§ Given exercise
How many lines of the material below contain the string "kern"? Reply with the number alone.

§ Information shown

Begin

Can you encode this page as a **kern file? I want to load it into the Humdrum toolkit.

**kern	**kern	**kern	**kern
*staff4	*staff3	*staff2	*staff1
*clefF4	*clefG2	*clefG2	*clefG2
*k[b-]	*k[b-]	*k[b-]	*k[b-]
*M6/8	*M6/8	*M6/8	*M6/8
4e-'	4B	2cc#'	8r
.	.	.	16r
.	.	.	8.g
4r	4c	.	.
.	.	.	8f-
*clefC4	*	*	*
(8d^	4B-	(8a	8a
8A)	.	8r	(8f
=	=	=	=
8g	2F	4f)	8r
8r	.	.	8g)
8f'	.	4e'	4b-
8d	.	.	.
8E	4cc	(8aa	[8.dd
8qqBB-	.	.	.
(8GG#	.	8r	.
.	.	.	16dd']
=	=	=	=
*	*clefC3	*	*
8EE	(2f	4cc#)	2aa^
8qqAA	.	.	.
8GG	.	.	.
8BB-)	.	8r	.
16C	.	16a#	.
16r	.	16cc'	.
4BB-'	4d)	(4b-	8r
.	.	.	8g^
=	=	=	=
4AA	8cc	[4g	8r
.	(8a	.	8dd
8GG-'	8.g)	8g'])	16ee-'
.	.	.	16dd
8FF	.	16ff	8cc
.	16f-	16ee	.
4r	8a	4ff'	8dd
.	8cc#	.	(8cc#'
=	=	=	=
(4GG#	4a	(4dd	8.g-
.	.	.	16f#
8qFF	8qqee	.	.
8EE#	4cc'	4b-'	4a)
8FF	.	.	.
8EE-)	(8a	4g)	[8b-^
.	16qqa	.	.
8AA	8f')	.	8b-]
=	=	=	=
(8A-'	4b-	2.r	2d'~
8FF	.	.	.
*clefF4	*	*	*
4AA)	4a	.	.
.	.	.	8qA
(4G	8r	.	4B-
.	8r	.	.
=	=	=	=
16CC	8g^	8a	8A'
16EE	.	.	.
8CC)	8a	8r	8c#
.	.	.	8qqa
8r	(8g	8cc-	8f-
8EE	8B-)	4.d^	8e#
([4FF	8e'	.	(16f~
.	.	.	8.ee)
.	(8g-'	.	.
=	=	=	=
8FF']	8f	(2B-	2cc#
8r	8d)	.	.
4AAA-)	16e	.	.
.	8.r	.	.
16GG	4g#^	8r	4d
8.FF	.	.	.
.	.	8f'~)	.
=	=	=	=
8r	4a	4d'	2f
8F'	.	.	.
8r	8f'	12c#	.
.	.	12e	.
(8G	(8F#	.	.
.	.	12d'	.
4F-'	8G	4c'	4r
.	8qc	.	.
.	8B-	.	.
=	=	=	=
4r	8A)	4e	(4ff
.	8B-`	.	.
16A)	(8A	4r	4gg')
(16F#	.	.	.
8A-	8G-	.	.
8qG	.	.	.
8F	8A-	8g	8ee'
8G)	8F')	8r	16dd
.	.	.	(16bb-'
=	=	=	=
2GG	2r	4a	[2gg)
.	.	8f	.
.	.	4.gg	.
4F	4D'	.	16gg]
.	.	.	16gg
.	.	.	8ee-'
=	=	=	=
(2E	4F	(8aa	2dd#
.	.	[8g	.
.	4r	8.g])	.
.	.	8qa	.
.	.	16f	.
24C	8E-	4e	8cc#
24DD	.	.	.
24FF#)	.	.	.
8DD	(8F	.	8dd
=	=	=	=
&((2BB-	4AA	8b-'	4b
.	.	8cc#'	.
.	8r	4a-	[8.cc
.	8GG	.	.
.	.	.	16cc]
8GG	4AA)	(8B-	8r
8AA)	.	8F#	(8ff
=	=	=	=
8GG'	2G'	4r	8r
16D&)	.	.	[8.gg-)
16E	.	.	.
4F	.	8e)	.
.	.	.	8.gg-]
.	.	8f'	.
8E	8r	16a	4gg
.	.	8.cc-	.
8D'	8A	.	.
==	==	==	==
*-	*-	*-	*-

End

§ Written response
2